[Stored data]

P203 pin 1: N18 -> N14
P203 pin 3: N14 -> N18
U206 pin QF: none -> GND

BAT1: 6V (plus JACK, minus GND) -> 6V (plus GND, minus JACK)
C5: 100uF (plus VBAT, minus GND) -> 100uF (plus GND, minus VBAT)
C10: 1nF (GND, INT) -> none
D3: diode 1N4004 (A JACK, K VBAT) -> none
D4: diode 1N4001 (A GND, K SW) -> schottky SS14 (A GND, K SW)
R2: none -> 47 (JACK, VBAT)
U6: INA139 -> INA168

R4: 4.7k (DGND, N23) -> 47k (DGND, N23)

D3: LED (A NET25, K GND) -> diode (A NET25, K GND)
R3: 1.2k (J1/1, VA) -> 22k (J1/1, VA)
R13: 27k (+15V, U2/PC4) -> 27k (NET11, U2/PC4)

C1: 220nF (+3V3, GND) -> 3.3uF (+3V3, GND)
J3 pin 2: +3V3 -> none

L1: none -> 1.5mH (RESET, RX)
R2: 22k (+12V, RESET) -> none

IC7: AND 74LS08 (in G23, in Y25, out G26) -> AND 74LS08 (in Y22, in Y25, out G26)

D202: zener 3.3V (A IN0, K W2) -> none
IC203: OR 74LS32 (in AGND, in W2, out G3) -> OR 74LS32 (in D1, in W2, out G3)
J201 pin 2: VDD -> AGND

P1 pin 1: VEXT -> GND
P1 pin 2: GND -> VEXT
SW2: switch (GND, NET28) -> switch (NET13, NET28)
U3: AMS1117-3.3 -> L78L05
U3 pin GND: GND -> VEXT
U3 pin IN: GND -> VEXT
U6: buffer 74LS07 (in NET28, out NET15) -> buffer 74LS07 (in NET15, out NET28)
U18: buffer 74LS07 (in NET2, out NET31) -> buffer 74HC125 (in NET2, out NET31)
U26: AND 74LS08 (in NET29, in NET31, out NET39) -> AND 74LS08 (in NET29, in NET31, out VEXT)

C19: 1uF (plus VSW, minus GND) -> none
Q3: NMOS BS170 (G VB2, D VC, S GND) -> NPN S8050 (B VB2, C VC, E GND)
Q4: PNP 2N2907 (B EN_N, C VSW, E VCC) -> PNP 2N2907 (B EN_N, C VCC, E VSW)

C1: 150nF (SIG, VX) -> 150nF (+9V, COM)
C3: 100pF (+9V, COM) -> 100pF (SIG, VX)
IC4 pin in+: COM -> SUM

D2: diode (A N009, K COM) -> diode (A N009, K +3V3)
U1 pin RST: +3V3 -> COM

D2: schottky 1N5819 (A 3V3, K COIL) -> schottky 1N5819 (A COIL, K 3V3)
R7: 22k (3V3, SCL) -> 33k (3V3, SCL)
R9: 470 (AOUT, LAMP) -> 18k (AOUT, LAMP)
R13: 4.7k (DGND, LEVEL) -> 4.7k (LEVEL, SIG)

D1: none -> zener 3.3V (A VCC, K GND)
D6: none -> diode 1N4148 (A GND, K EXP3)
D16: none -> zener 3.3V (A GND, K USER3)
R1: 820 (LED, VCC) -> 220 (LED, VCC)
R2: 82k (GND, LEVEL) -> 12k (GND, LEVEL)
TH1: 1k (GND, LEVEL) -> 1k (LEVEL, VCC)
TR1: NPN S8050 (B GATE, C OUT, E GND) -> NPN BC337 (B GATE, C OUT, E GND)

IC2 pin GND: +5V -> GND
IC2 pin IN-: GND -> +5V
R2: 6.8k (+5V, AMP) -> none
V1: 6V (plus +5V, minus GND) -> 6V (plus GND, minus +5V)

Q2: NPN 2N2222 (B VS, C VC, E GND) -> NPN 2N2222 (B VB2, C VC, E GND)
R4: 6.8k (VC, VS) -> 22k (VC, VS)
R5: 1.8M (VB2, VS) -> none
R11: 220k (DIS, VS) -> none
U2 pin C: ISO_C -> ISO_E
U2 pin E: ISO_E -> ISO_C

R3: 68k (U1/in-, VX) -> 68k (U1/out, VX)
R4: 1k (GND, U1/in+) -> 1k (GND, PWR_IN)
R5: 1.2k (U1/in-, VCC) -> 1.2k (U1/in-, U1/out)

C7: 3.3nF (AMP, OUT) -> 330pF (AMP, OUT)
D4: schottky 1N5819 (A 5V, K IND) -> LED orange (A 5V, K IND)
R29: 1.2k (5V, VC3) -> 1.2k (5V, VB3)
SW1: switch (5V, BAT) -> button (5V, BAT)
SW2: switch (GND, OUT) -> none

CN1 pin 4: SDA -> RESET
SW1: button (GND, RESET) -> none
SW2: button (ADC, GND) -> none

TASK STATEMENT: Reproduce the data in full, exactly as presented.

RESPONSE:
P203 pin 1: N18 -> N14
P203 pin 3: N14 -> N18
U206 pin QF: none -> GND

BAT1: 6V (plus JACK, minus GND) -> 6V (plus GND, minus JACK)
C5: 100uF (plus VBAT, minus GND) -> 100uF (plus GND, minus VBAT)
C10: 1nF (GND, INT) -> none
D3: diode 1N4004 (A JACK, K VBAT) -> none
D4: diode 1N4001 (A GND, K SW) -> schottky SS14 (A GND, K SW)
R2: none -> 47 (JACK, VBAT)
U6: INA139 -> INA168

R4: 4.7k (DGND, N23) -> 47k (DGND, N23)

D3: LED (A NET25, K GND) -> diode (A NET25, K GND)
R3: 1.2k (J1/1, VA) -> 22k (J1/1, VA)
R13: 27k (+15V, U2/PC4) -> 27k (NET11, U2/PC4)

C1: 220nF (+3V3, GND) -> 3.3uF (+3V3, GND)
J3 pin 2: +3V3 -> none

L1: none -> 1.5mH (RESET, RX)
R2: 22k (+12V, RESET) -> none

IC7: AND 74LS08 (in G23, in Y25, out G26) -> AND 74LS08 (in Y22, in Y25, out G26)

D202: zener 3.3V (A IN0, K W2) -> none
IC203: OR 74LS32 (in AGND, in W2, out G3) -> OR 74LS32 (in D1, in W2, out G3)
J201 pin 2: VDD -> AGND

P1 pin 1: VEXT -> GND
P1 pin 2: GND -> VEXT
SW2: switch (GND, NET28) -> switch (NET13, NET28)
U3: AMS1117-3.3 -> L78L05
U3 pin GND: GND -> VEXT
U3 pin IN: GND -> VEXT
U6: buffer 74LS07 (in NET28, out NET15) -> buffer 74LS07 (in NET15, out NET28)
U18: buffer 74LS07 (in NET2, out NET31) -> buffer 74HC125 (in NET2, out NET31)
U26: AND 74LS08 (in NET29, in NET31, out NET39) -> AND 74LS08 (in NET29, in NET31, out VEXT)

C19: 1uF (plus VSW, minus GND) -> none
Q3: NMOS BS170 (G VB2, D VC, S GND) -> NPN S8050 (B VB2, C VC, E GND)
Q4: PNP 2N2907 (B EN_N, C VSW, E VCC) -> PNP 2N2907 (B EN_N, C VCC, E VSW)

C1: 150nF (SIG, VX) -> 150nF (+9V, COM)
C3: 100pF (+9V, COM) -> 100pF (SIG, VX)
IC4 pin in+: COM -> SUM

D2: diode (A N009, K COM) -> diode (A N009, K +3V3)
U1 pin RST: +3V3 -> COM

D2: schottky 1N5819 (A 3V3, K COIL) -> schottky 1N5819 (A COIL, K 3V3)
R7: 22k (3V3, SCL) -> 33k (3V3, SCL)
R9: 470 (AOUT, LAMP) -> 18k (AOUT, LAMP)
R13: 4.7k (DGND, LEVEL) -> 4.7k (LEVEL, SIG)

D1: none -> zener 3.3V (A VCC, K GND)
D6: none -> diode 1N4148 (A GND, K EXP3)
D16: none -> zener 3.3V (A GND, K USER3)
R1: 820 (LED, VCC) -> 220 (LED, VCC)
R2: 82k (GND, LEVEL) -> 12k (GND, LEVEL)
TH1: 1k (GND, LEVEL) -> 1k (LEVEL, VCC)
TR1: NPN S8050 (B GATE, C OUT, E GND) -> NPN BC337 (B GATE, C OUT, E GND)

IC2 pin GND: +5V -> GND
IC2 pin IN-: GND -> +5V
R2: 6.8k (+5V, AMP) -> none
V1: 6V (plus +5V, minus GND) -> 6V (plus GND, minus +5V)

Q2: NPN 2N2222 (B VS, C VC, E GND) -> NPN 2N2222 (B VB2, C VC, E GND)
R4: 6.8k (VC, VS) -> 22k (VC, VS)
R5: 1.8M (VB2, VS) -> none
R11: 220k (DIS, VS) -> none
U2 pin C: ISO_C -> ISO_E
U2 pin E: ISO_E -> ISO_C

R3: 68k (U1/in-, VX) -> 68k (U1/out, VX)
R4: 1k (GND, U1/in+) -> 1k (GND, PWR_IN)
R5: 1.2k (U1/in-, VCC) -> 1.2k (U1/in-, U1/out)

C7: 3.3nF (AMP, OUT) -> 330pF (AMP, OUT)
D4: schottky 1N5819 (A 5V, K IND) -> LED orange (A 5V, K IND)
R29: 1.2k (5V, VC3) -> 1.2k (5V, VB3)
SW1: switch (5V, BAT) -> button (5V, BAT)
SW2: switch (GND, OUT) -> none

CN1 pin 4: SDA -> RESET
SW1: button (GND, RESET) -> none
SW2: button (ADC, GND) -> none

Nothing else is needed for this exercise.